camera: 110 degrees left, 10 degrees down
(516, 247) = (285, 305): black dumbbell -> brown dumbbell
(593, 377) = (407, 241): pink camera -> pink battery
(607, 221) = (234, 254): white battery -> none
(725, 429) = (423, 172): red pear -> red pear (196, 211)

════════

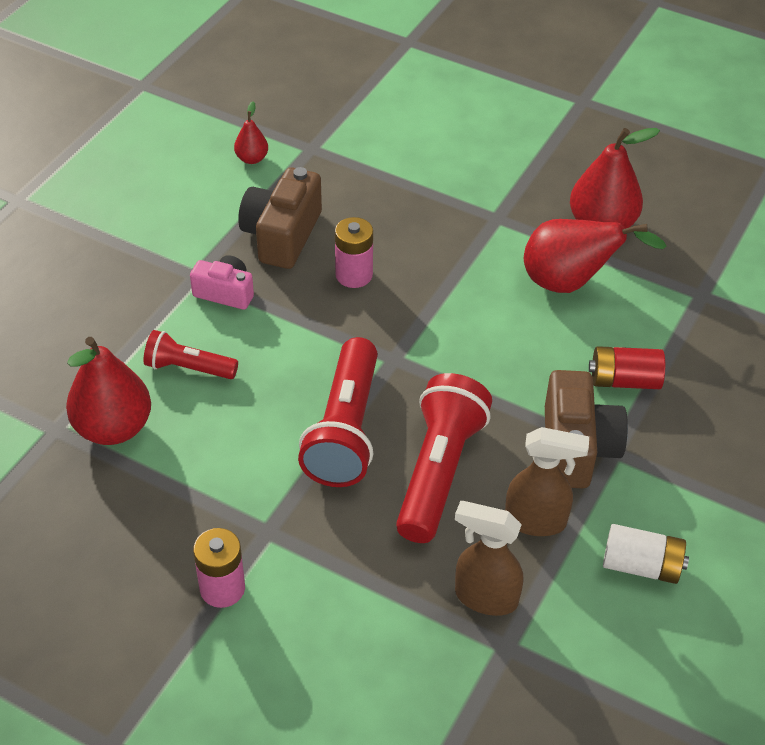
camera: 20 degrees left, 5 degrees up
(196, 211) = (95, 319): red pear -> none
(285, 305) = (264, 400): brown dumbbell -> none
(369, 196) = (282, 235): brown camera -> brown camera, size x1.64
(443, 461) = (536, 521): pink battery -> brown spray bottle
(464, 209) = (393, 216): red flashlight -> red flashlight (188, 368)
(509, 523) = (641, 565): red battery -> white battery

════════

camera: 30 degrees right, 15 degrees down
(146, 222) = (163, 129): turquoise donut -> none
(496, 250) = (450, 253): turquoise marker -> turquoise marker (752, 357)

════════

Would you print, exactly as written, every line above from the one holding "(369, 196) = (282, 235): brown" through the one holding "(509, 523) = (641, 565): red", with both included and no other lines?

SOLUTION FOR THIS TASK »
(369, 196) = (282, 235): brown camera -> brown camera, size x1.64
(443, 461) = (536, 521): pink battery -> brown spray bottle
(464, 209) = (393, 216): red flashlight -> red flashlight (188, 368)
(509, 523) = (641, 565): red battery -> white battery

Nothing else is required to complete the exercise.